YOUR GOAL: Word for word, restate the lines that run from the line containing "yellow faseben 157, 260" to the last line of the records below.

- - -

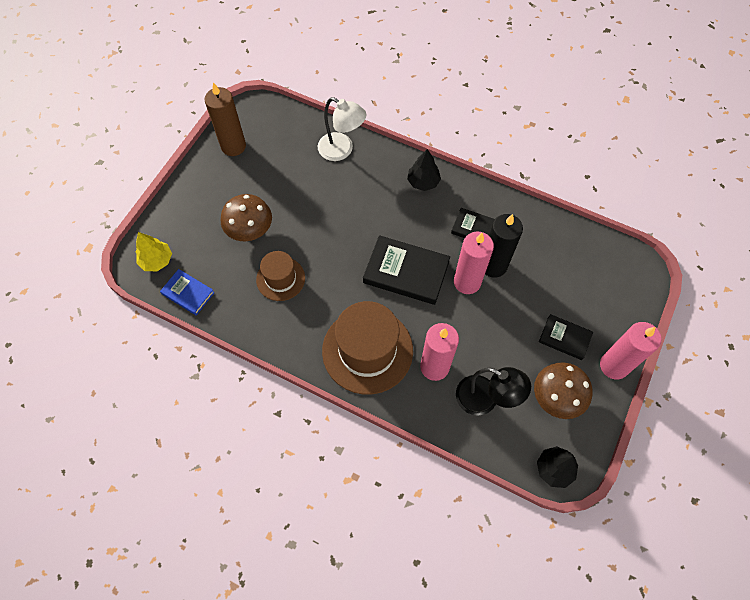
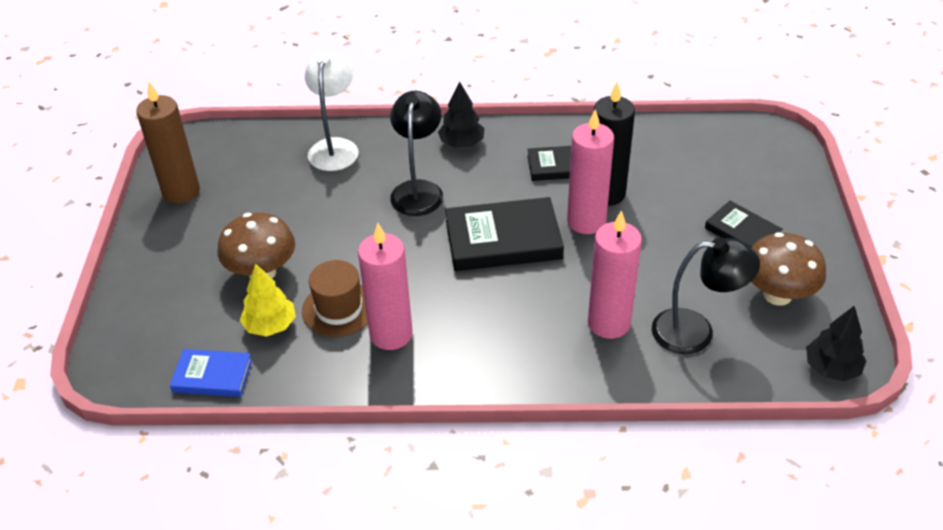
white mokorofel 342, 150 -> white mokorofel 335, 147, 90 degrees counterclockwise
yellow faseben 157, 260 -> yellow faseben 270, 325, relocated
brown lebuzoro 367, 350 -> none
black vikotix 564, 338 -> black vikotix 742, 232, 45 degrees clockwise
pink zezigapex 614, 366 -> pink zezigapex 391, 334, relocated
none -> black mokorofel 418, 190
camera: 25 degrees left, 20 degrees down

- - -

WORKED SOLUTION:
yellow faseben 157, 260 -> yellow faseben 270, 325, relocated
brown lebuzoro 367, 350 -> none
black vikotix 564, 338 -> black vikotix 742, 232, 45 degrees clockwise
pink zezigapex 614, 366 -> pink zezigapex 391, 334, relocated
none -> black mokorofel 418, 190
camera: 25 degrees left, 20 degrees down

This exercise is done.